■ TASK GOAL: Would you please transcribe the records below exactly, leaving out the pictures?

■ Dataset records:
* * * * * * * * *

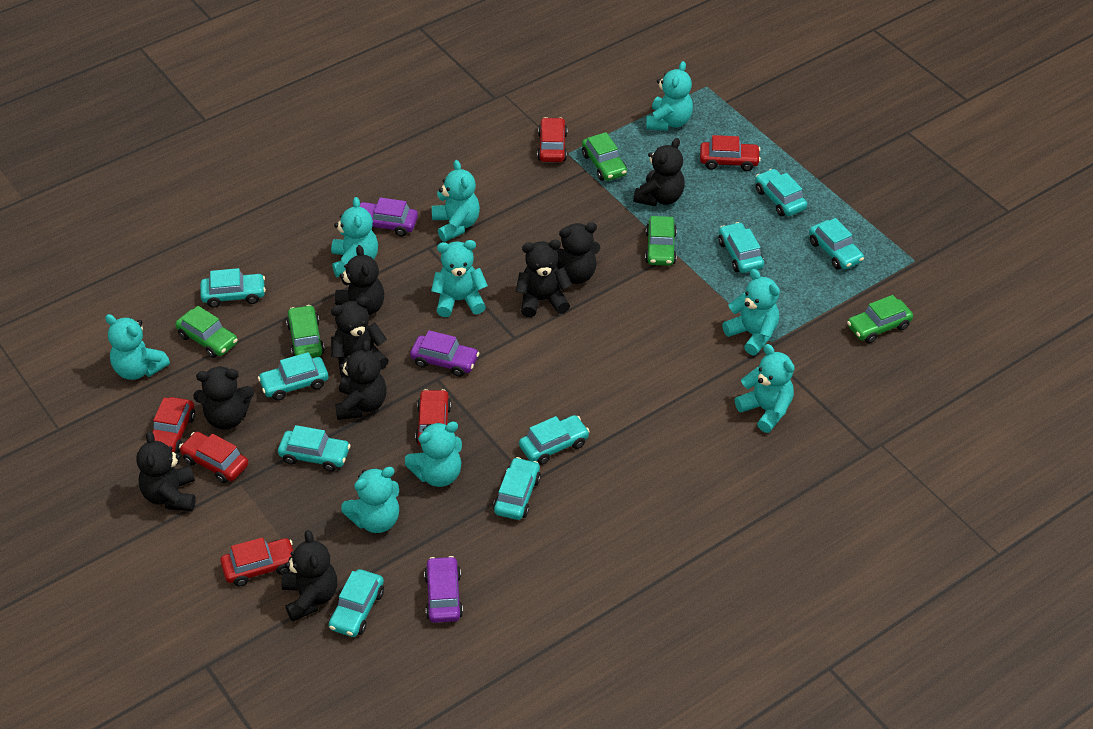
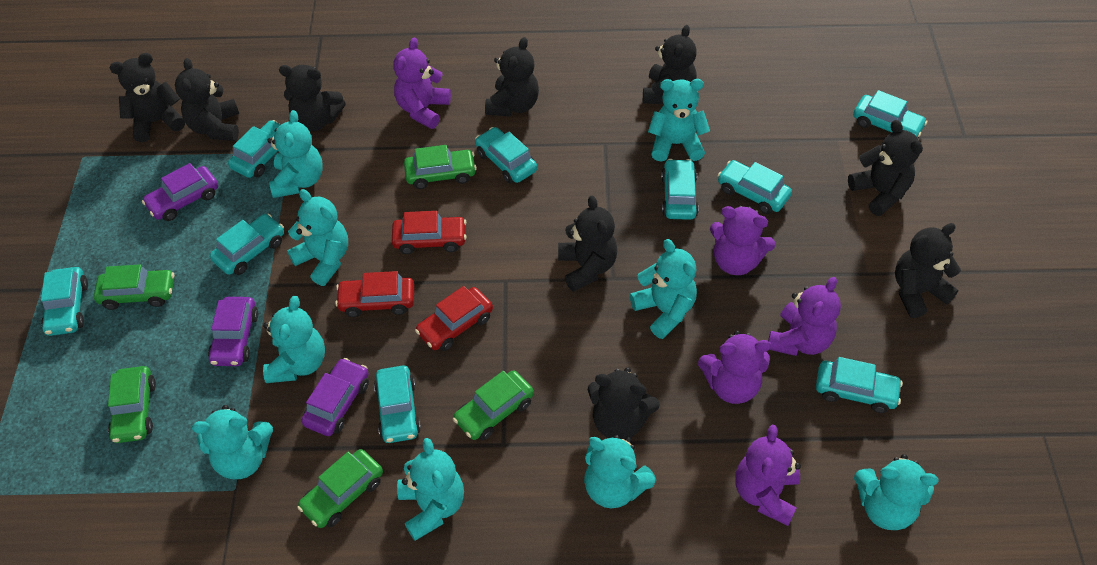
purple teddy bear: 0 -> 5
red car: 6 -> 3

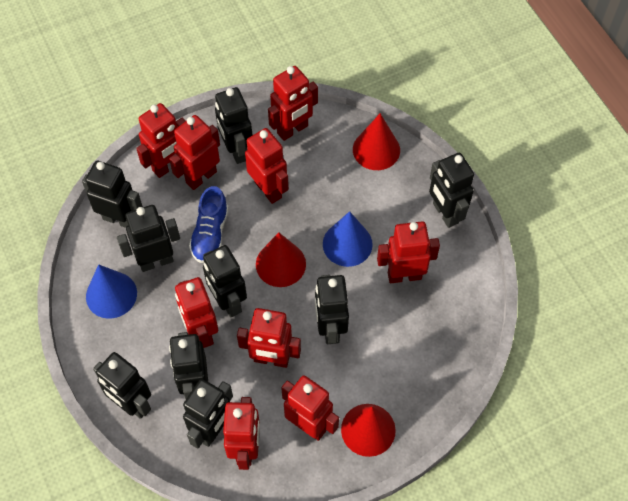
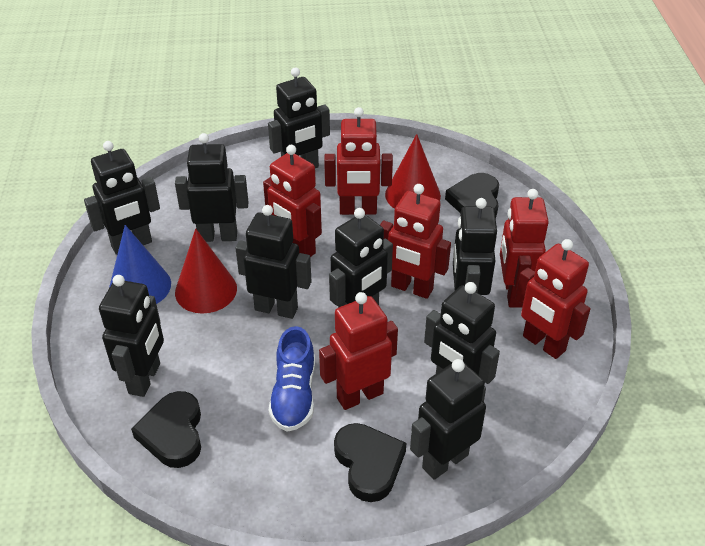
black heart: 0 -> 3
blue cone: 2 -> 1
red cone: 3 -> 2
red robot: 9 -> 6

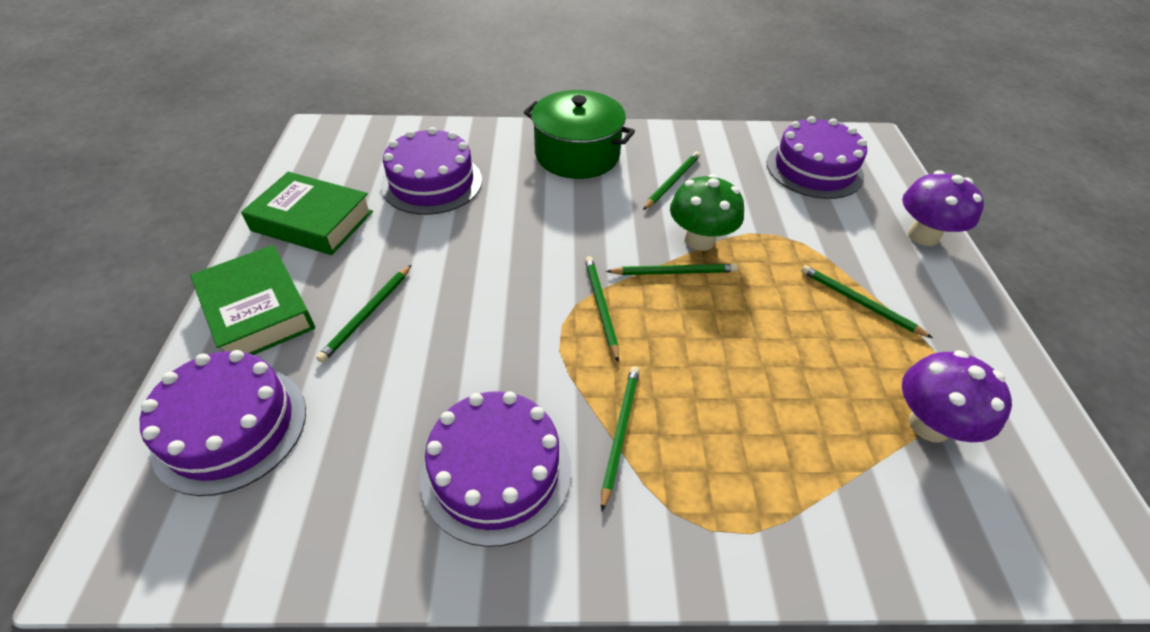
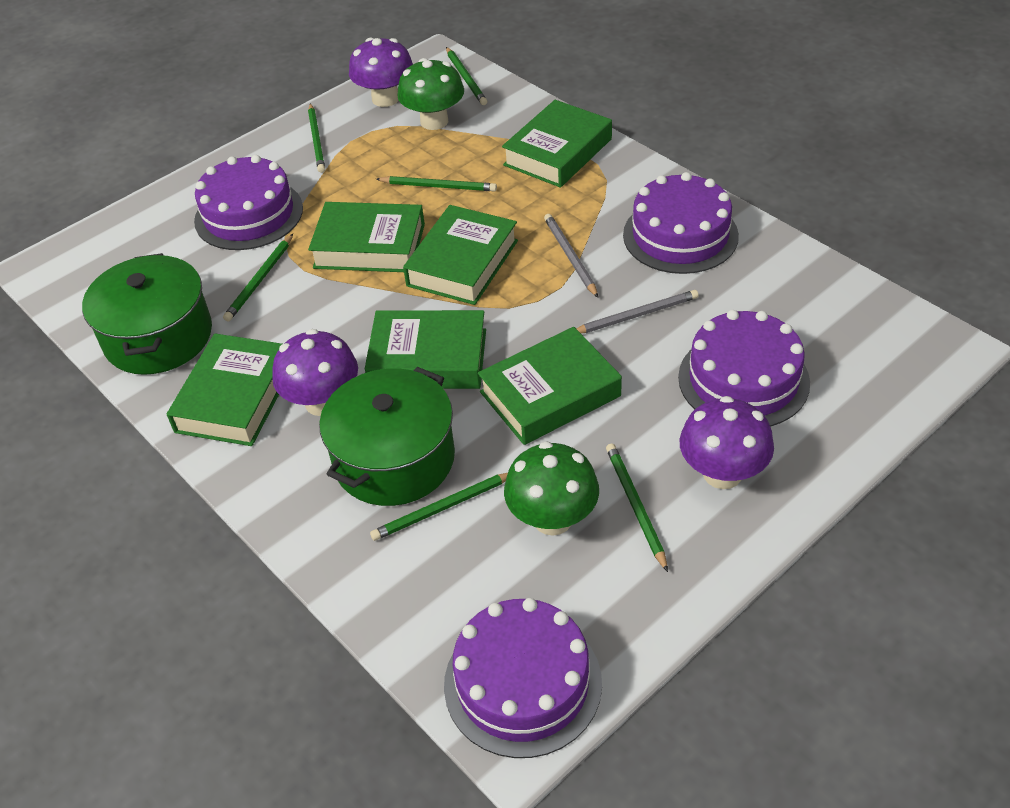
green book: 2 -> 6
green mushroom: 1 -> 2
green pot: 1 -> 2
grey pencil: 0 -> 2
purple mushroom: 2 -> 3

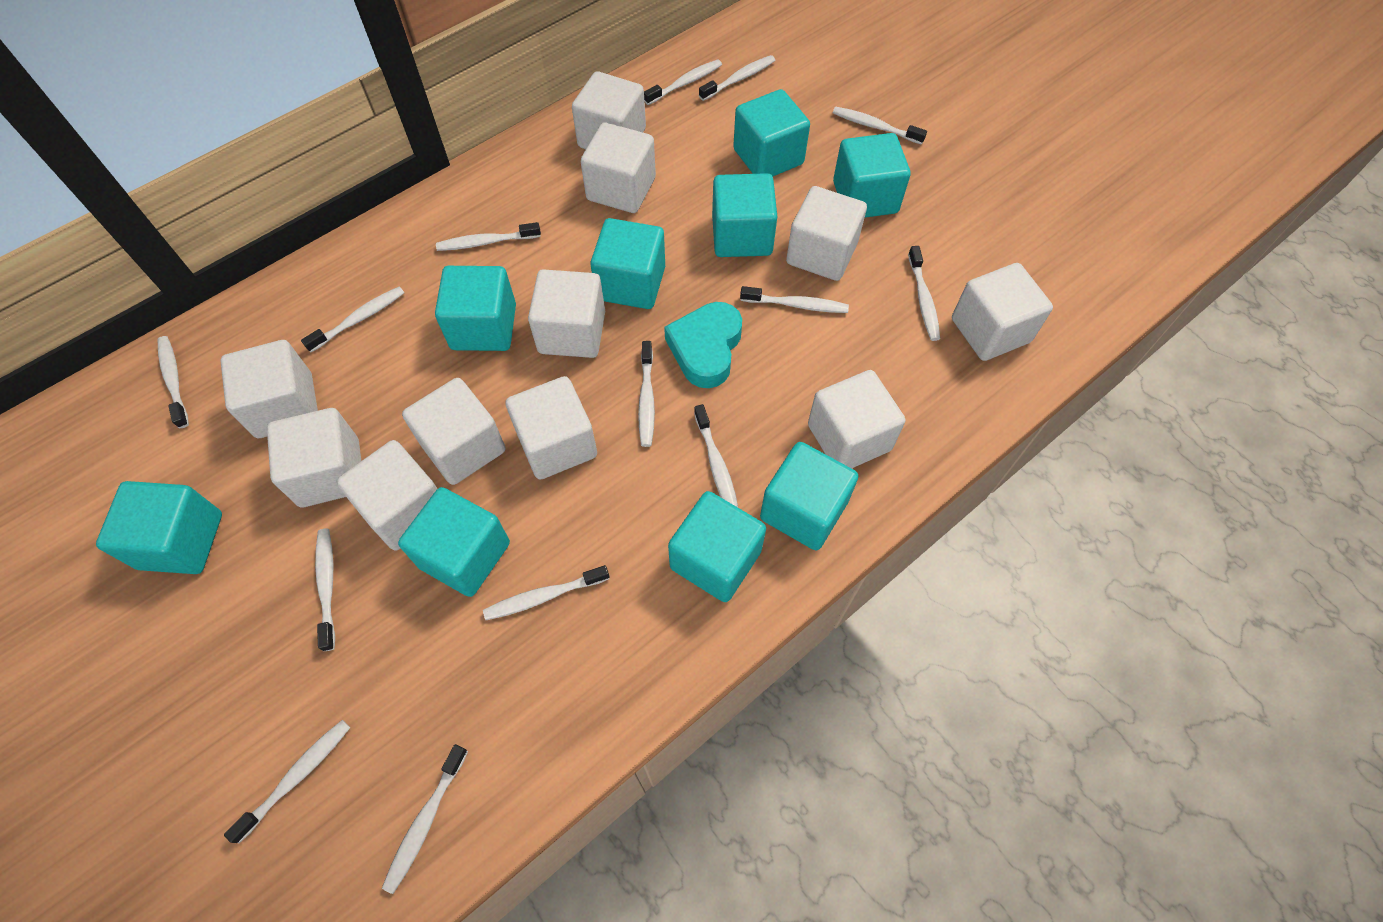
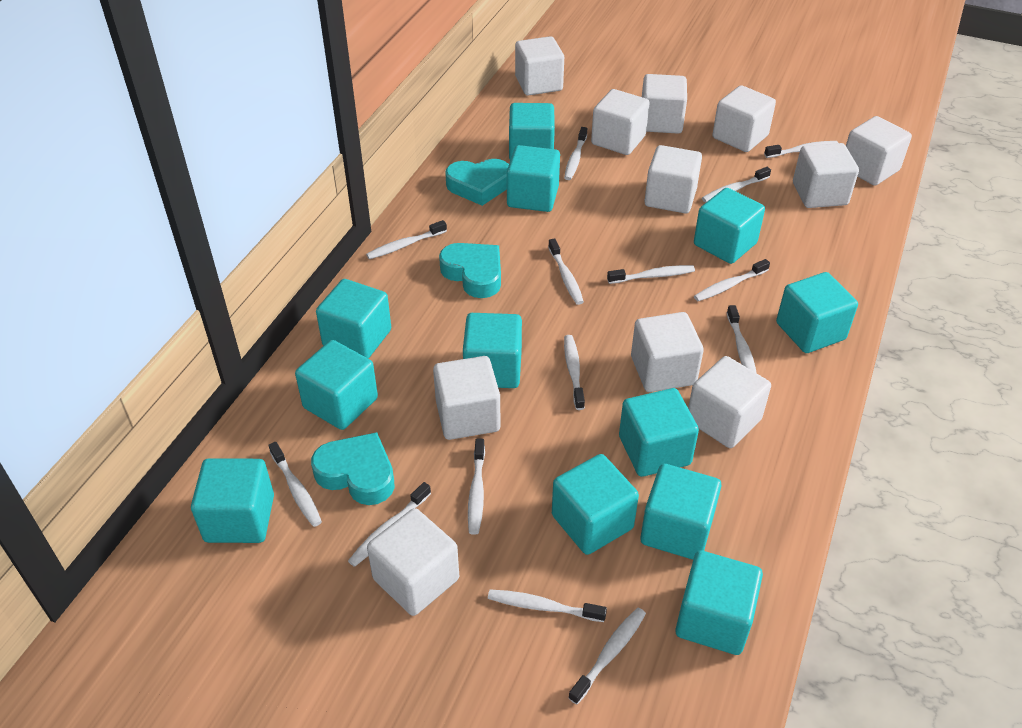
turquoise cube: 9 -> 12
turquoise heart: 1 -> 3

* * * * * * * * *

■ WRITTEN ANSWER:
purple teddy bear: 0 -> 5
red car: 6 -> 3

black heart: 0 -> 3
blue cone: 2 -> 1
red cone: 3 -> 2
red robot: 9 -> 6

green book: 2 -> 6
green mushroom: 1 -> 2
green pot: 1 -> 2
grey pencil: 0 -> 2
purple mushroom: 2 -> 3

turquoise cube: 9 -> 12
turquoise heart: 1 -> 3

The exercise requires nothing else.